_Exercise goal_.
Each line of the records must appear in your answer exactly, with no pictures.

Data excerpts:
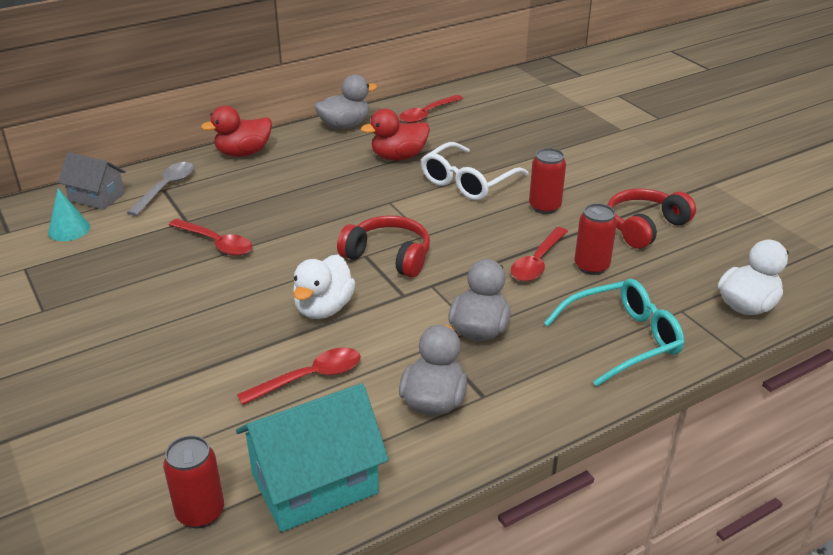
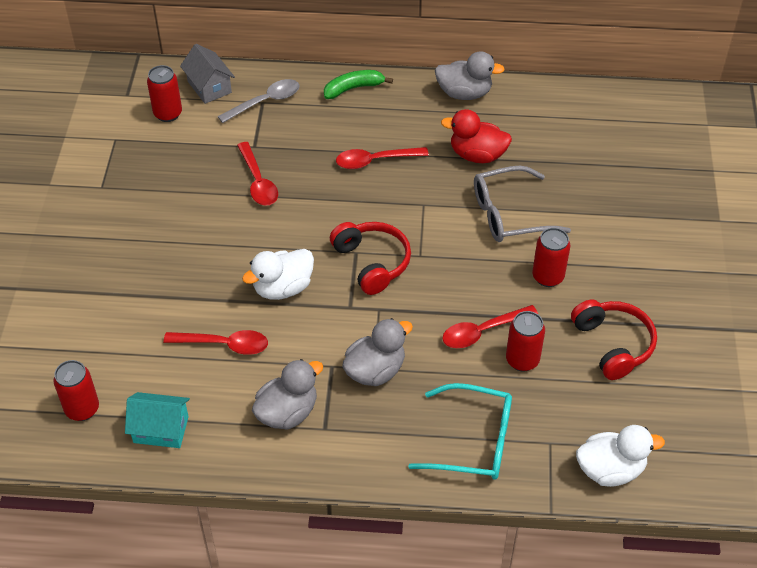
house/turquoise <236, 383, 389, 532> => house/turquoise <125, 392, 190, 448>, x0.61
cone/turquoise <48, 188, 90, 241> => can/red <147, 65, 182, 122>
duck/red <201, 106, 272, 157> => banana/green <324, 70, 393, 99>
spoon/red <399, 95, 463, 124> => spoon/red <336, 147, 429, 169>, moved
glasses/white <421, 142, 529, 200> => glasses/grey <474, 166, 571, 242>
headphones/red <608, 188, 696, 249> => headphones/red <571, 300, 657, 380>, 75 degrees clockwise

_Response to this exercise_.
house/turquoise <236, 383, 389, 532> => house/turquoise <125, 392, 190, 448>, x0.61
cone/turquoise <48, 188, 90, 241> => can/red <147, 65, 182, 122>
duck/red <201, 106, 272, 157> => banana/green <324, 70, 393, 99>
spoon/red <399, 95, 463, 124> => spoon/red <336, 147, 429, 169>, moved
glasses/white <421, 142, 529, 200> => glasses/grey <474, 166, 571, 242>
headphones/red <608, 188, 696, 249> => headphones/red <571, 300, 657, 380>, 75 degrees clockwise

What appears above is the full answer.